#### [Description of the task]
After finding the line containing "RV1: 500 (+9V, GND, wiper" below, please output that line and each following one through the line containing "V101: 15V (plus", exactly as written.

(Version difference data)
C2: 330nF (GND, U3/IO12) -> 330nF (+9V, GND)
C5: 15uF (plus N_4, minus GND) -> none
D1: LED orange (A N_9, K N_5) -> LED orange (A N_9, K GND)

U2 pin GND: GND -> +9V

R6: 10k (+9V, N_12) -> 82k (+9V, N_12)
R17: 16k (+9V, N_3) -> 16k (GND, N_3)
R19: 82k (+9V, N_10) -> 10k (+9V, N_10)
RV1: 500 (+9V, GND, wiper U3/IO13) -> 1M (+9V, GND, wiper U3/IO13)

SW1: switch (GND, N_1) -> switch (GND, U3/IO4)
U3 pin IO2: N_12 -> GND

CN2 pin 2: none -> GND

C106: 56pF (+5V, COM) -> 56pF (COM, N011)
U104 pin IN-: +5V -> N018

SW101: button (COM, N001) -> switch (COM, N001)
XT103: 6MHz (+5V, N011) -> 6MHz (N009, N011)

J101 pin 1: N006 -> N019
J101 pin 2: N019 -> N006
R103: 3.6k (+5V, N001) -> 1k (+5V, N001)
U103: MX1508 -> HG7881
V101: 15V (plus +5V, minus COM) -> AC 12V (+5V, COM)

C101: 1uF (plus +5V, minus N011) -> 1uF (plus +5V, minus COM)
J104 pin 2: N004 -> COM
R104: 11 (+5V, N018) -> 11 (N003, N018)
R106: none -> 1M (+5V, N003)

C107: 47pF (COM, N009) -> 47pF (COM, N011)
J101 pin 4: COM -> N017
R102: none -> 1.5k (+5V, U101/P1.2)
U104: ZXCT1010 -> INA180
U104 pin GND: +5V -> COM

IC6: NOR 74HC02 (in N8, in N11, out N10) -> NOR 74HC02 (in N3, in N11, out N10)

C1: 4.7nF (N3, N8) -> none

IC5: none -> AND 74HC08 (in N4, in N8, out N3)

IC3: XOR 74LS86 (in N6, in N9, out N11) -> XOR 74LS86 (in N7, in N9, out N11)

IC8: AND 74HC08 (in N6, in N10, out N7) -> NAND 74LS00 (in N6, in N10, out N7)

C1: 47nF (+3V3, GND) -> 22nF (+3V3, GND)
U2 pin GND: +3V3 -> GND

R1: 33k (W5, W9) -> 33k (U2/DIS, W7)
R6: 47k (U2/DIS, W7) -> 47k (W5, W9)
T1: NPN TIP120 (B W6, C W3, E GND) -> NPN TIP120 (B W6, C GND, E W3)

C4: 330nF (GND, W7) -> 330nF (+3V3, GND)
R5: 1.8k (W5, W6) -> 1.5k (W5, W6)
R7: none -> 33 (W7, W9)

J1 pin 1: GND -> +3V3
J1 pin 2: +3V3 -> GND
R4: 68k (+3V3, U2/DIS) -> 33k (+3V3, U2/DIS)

#### [Exercise output]
RV1: 500 (+9V, GND, wiper U3/IO13) -> 1M (+9V, GND, wiper U3/IO13)

SW1: switch (GND, N_1) -> switch (GND, U3/IO4)
U3 pin IO2: N_12 -> GND

CN2 pin 2: none -> GND

C106: 56pF (+5V, COM) -> 56pF (COM, N011)
U104 pin IN-: +5V -> N018

SW101: button (COM, N001) -> switch (COM, N001)
XT103: 6MHz (+5V, N011) -> 6MHz (N009, N011)

J101 pin 1: N006 -> N019
J101 pin 2: N019 -> N006
R103: 3.6k (+5V, N001) -> 1k (+5V, N001)
U103: MX1508 -> HG7881
V101: 15V (plus +5V, minus COM) -> AC 12V (+5V, COM)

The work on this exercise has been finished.